## [TASK TO COMPLETE]
From the line containing "(409, 482) = (410, 331): red" to the line containing "(536, 168) = (520, 169): orange" in the entries below, reproduce every line exactly, ends included. Nothing else belongs in the copy, and no pictures.

## [Data records]
+---+
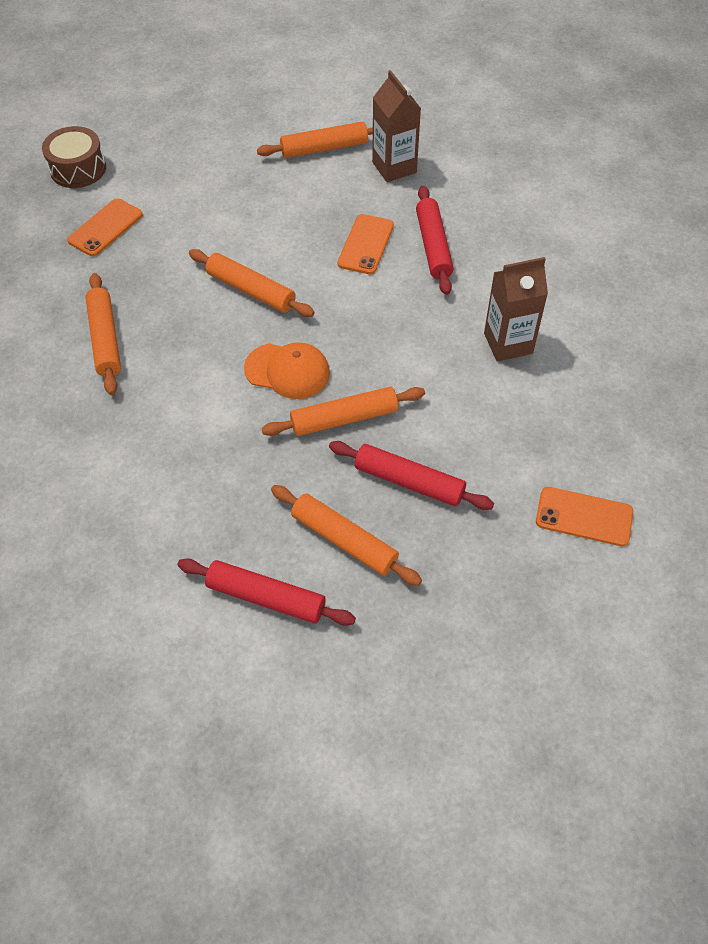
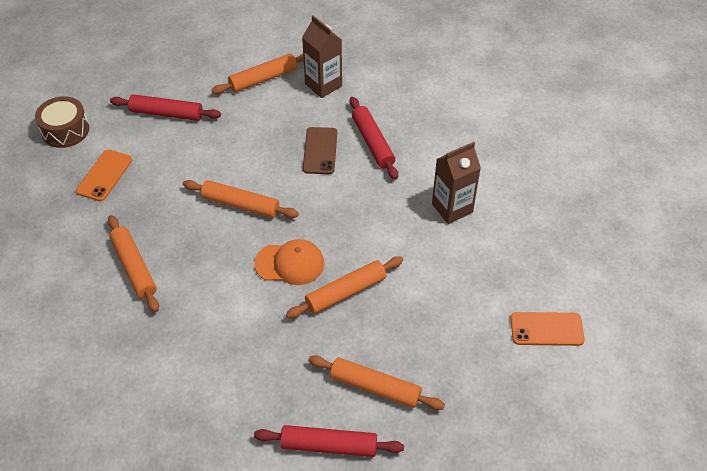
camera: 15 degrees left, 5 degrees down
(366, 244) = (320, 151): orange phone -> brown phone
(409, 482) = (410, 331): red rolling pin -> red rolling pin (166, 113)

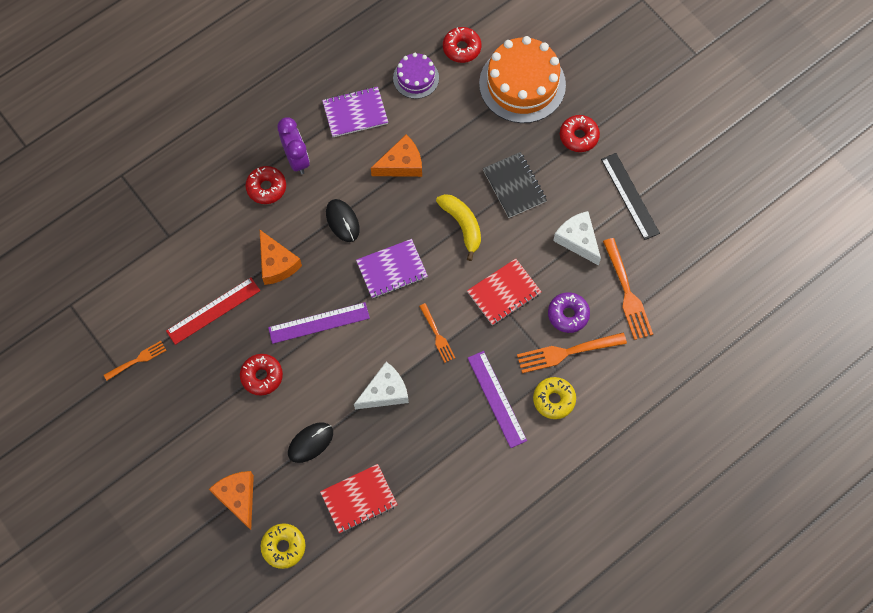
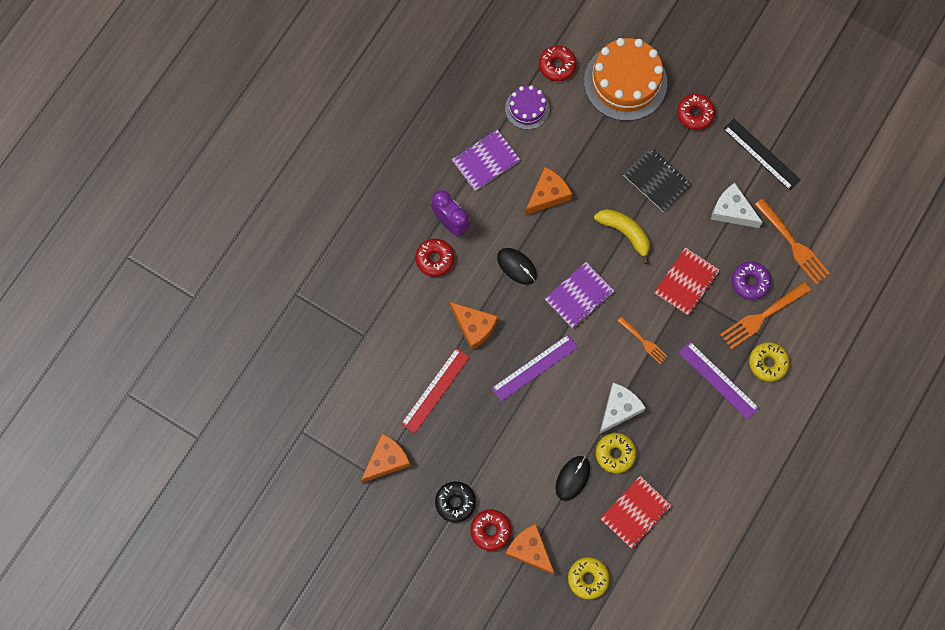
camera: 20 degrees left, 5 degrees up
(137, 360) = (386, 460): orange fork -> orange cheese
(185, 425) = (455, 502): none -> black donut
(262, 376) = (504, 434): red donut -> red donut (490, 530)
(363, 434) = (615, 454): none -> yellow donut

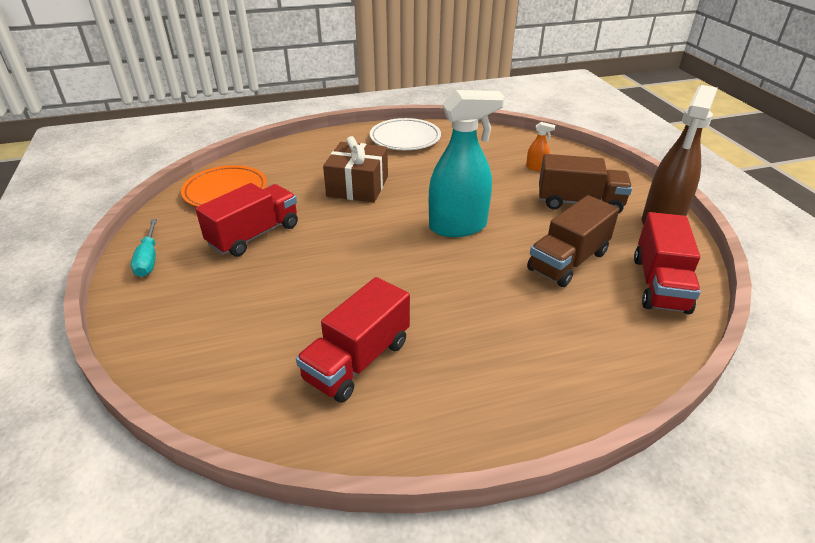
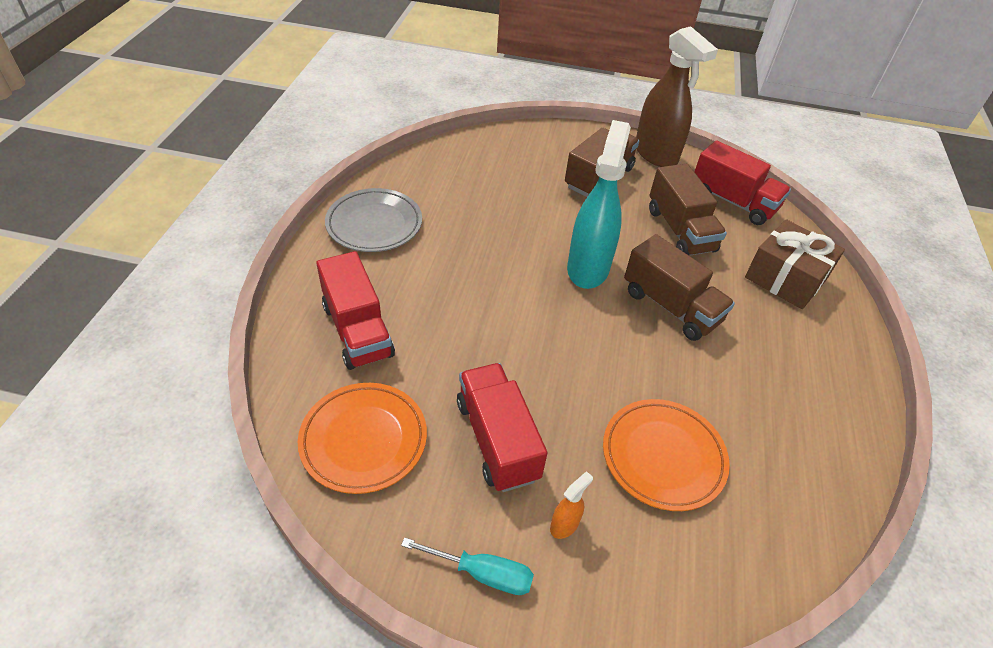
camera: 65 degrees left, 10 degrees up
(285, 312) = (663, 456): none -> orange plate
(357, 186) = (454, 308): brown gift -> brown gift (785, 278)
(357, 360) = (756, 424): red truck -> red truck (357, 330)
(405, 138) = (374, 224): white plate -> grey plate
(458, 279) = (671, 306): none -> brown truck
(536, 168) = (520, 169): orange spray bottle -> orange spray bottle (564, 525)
+---+
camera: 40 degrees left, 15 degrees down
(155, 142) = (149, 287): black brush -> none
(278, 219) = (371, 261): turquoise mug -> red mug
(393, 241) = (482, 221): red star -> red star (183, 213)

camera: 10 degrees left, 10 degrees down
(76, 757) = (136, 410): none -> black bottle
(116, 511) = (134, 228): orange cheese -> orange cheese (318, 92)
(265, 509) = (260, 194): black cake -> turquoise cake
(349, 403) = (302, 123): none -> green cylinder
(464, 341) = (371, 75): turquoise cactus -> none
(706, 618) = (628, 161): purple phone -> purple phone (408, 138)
+---+
## [OUTPUT FOR THIS EXERCISE]
(409, 482) = (410, 331): red rolling pin -> red rolling pin (166, 113)

camera: 20 degrees left, 5 degrees up
(137, 360) = (386, 460): orange fork -> orange cheese
(185, 425) = (455, 502): none -> black donut
(262, 376) = (504, 434): red donut -> red donut (490, 530)
(363, 434) = (615, 454): none -> yellow donut

camera: 65 degrees left, 10 degrees up
(285, 312) = (663, 456): none -> orange plate
(357, 186) = (454, 308): brown gift -> brown gift (785, 278)
(357, 360) = (756, 424): red truck -> red truck (357, 330)
(405, 138) = (374, 224): white plate -> grey plate
(458, 279) = (671, 306): none -> brown truck
(536, 168) = (520, 169): orange spray bottle -> orange spray bottle (564, 525)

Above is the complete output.